Exercise aim: Exact copies of all the lines below are needed, without the pictures.

(Before-and-after object lists)
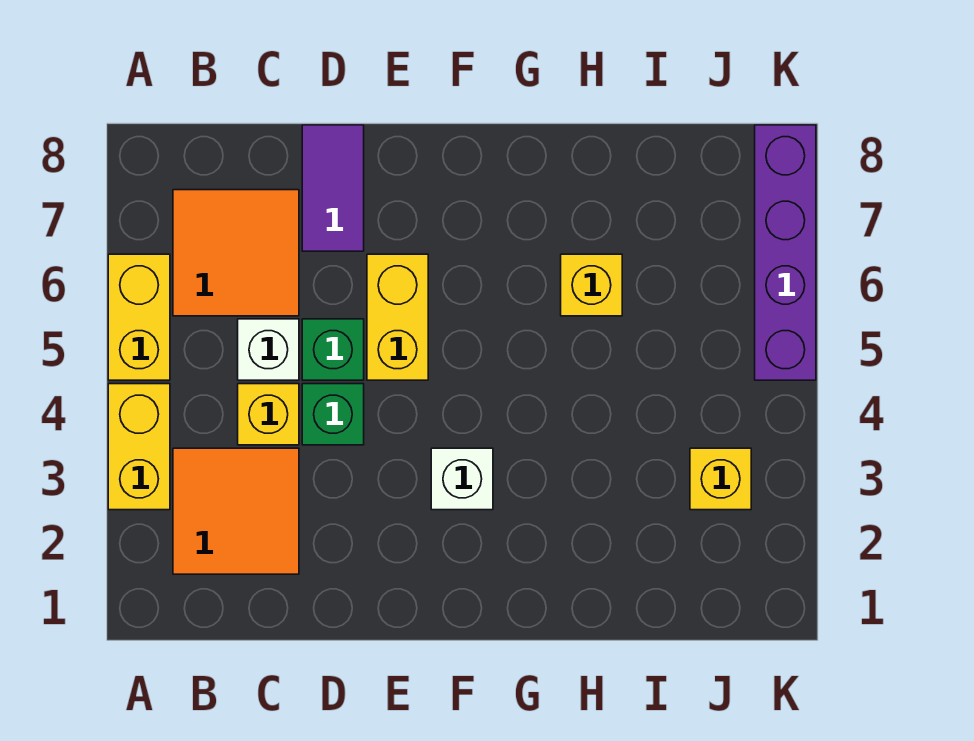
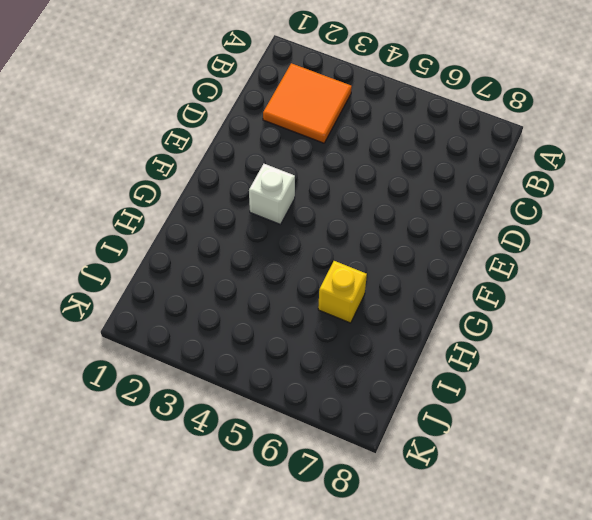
none -> yellow brick A3:A4 level 1
none -> yellow brick A5:A6 level 1
none -> orange tile B6:C7 level 1

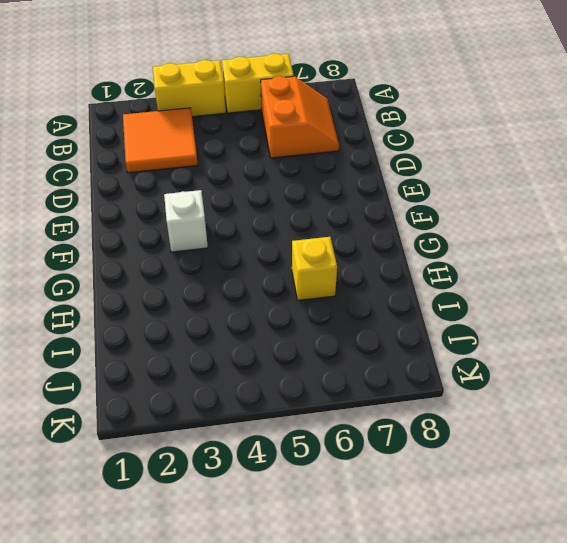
orange slope B6:C7 level 1 top 6 -> orange tile B6:C7 level 1
none -> yellow brick C4 level 1
none -> white brick C5 level 1
none -> green brick D4 level 1

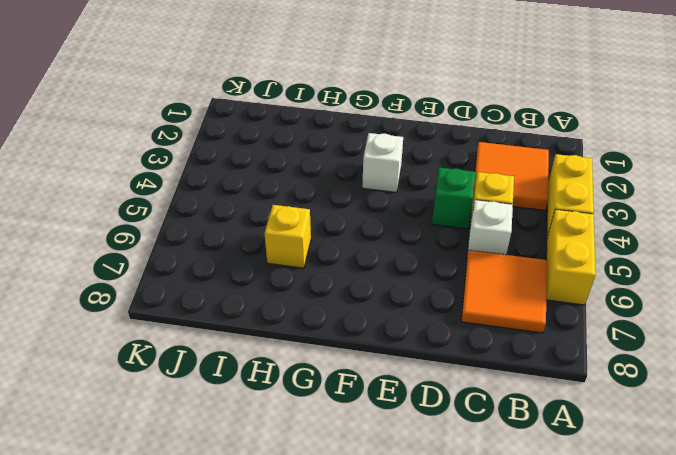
none -> green brick D5 level 1
none -> purple tile D7:D8 level 1
none -> yellow brick E5:E6 level 1

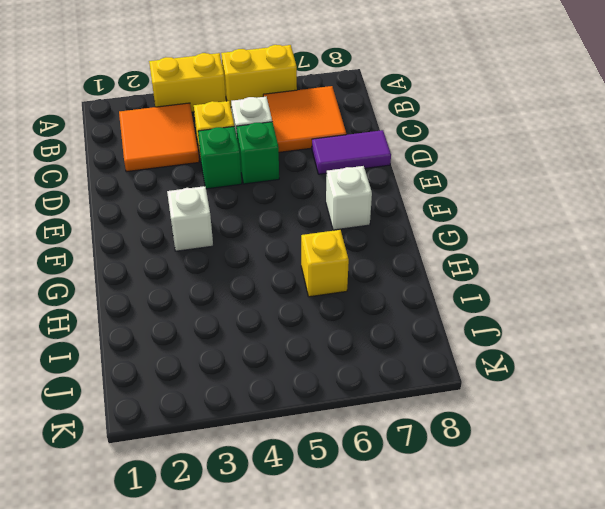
white brick F7 level 1 -> none
none -> yellow brick E5:E6 level 1
none -> yellow brick J3 level 1
none -> purple brick K5:K8 level 1

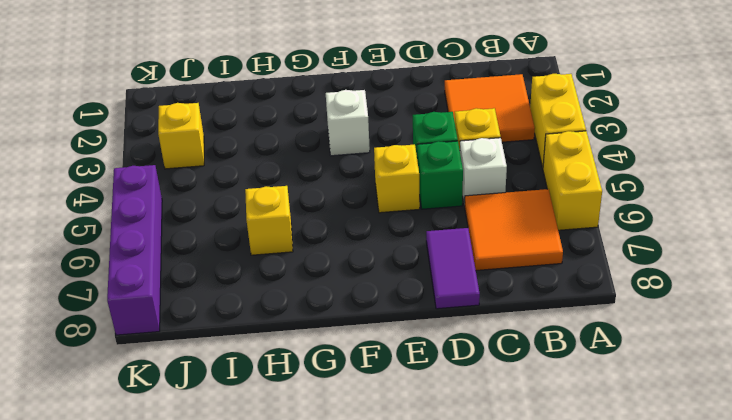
yellow brick E5 level 1 -> yellow brick E5:E6 level 1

Solved exercise:
none -> yellow brick A3:A4 level 1
none -> yellow brick A5:A6 level 1
none -> orange tile B6:C7 level 1

orange slope B6:C7 level 1 top 6 -> orange tile B6:C7 level 1
none -> yellow brick C4 level 1
none -> white brick C5 level 1
none -> green brick D4 level 1

none -> green brick D5 level 1
none -> purple tile D7:D8 level 1
none -> yellow brick E5:E6 level 1

white brick F7 level 1 -> none
none -> yellow brick E5:E6 level 1
none -> yellow brick J3 level 1
none -> purple brick K5:K8 level 1

yellow brick E5 level 1 -> yellow brick E5:E6 level 1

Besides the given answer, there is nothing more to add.